=== PROBLEM DETAILS ===
Using the material below, copy every line where "none" appears.

=== STORED DATA ===
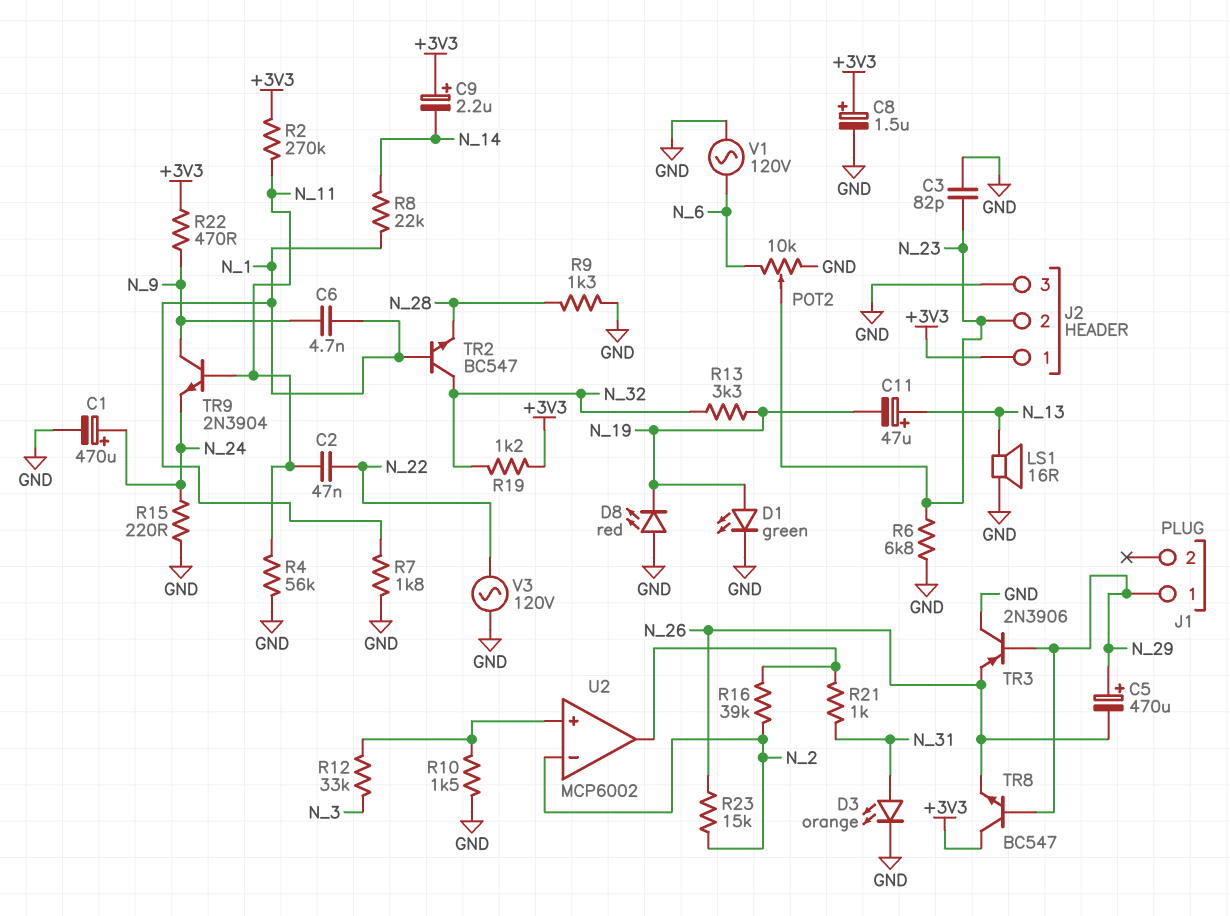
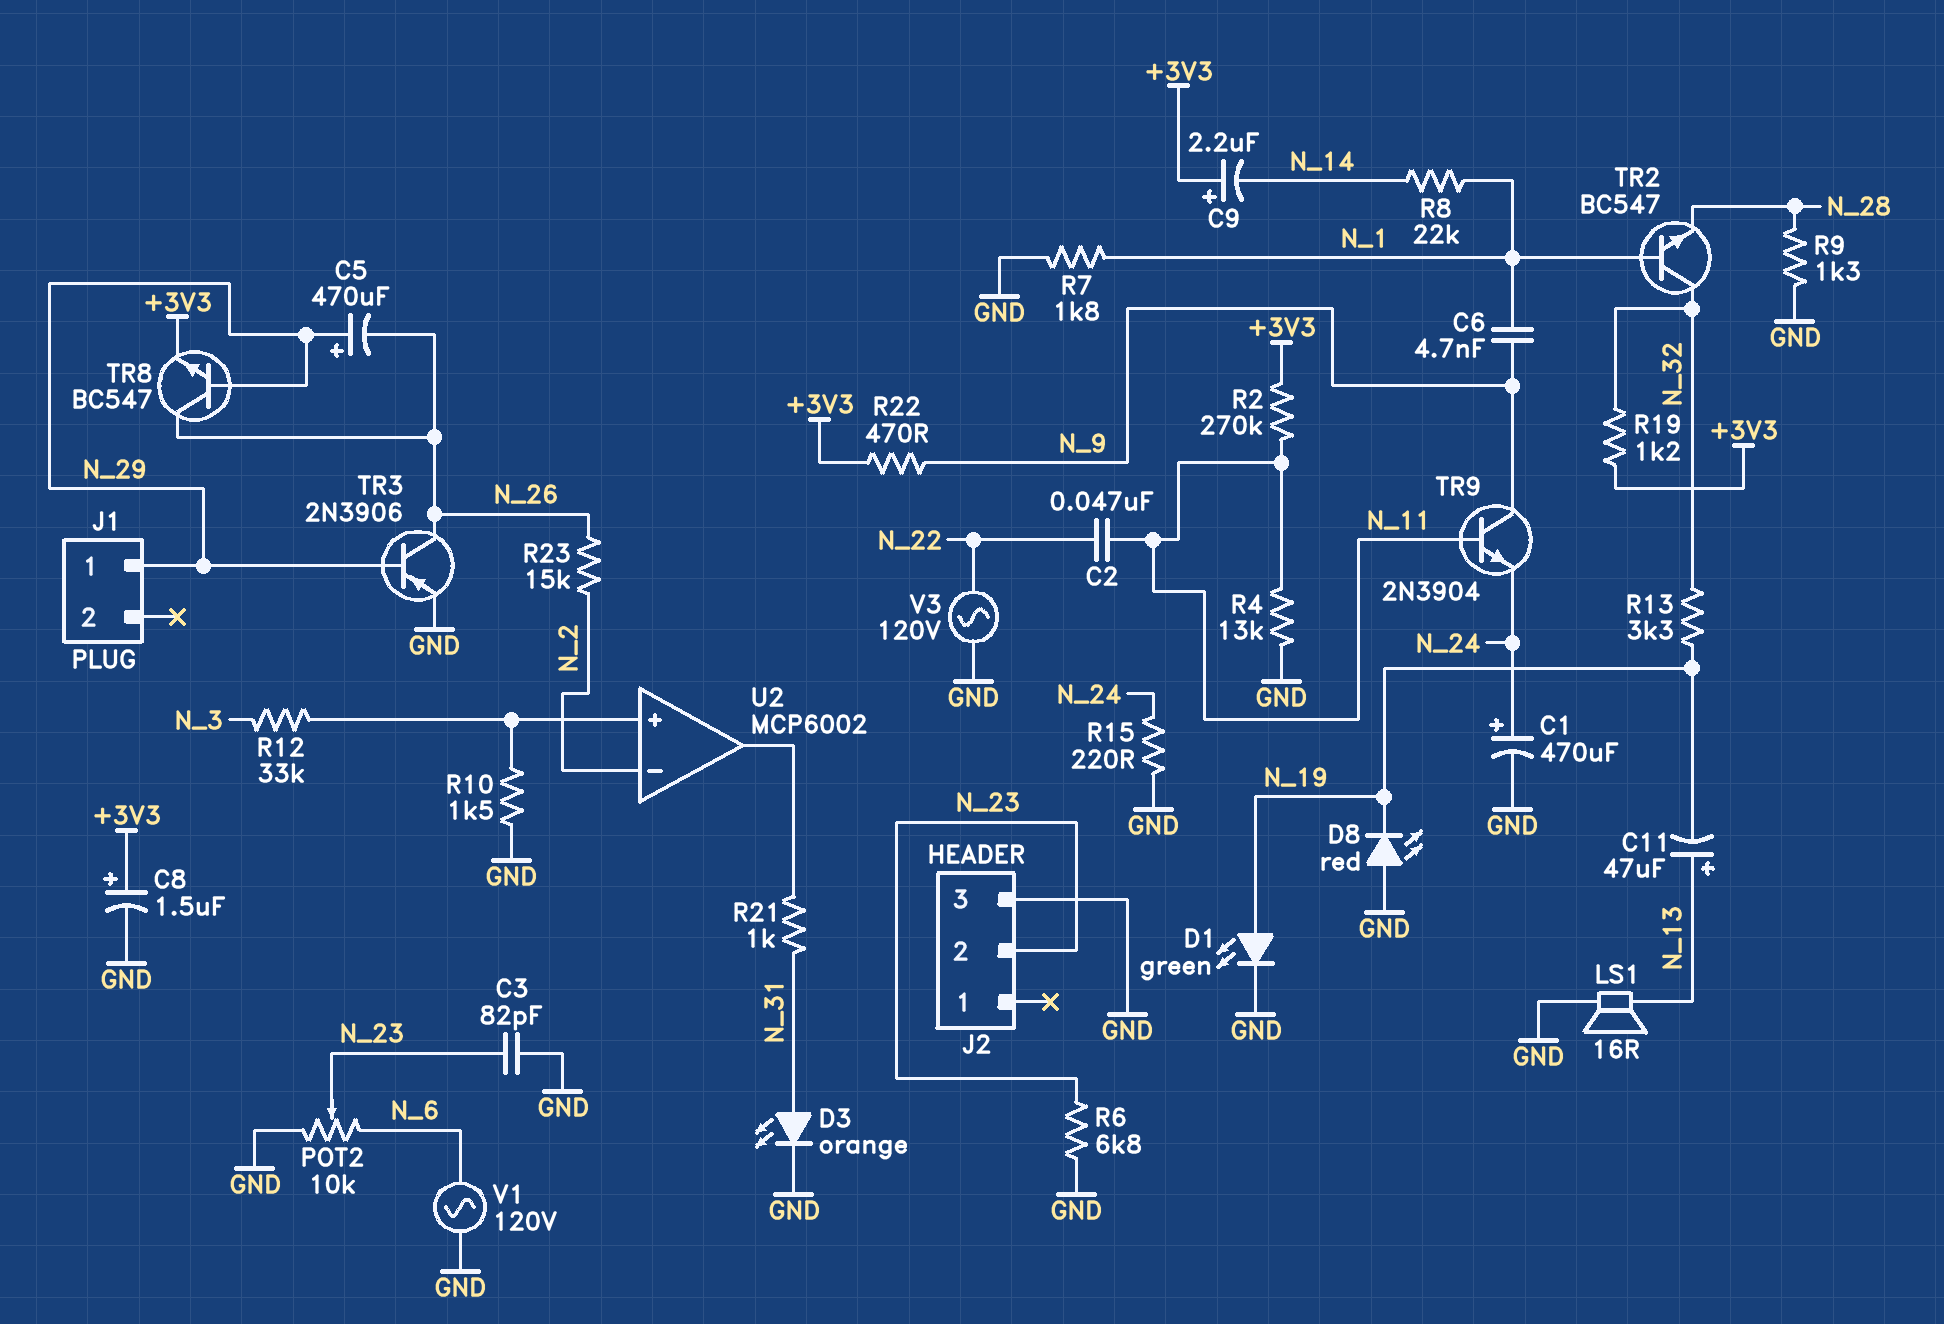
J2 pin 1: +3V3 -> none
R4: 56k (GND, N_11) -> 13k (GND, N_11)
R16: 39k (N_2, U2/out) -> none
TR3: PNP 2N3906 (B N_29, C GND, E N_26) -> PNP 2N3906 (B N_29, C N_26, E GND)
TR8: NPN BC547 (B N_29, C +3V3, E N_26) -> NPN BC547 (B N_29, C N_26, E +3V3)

=== ANSWER SECTION ===
J2 pin 1: +3V3 -> none
R16: 39k (N_2, U2/out) -> none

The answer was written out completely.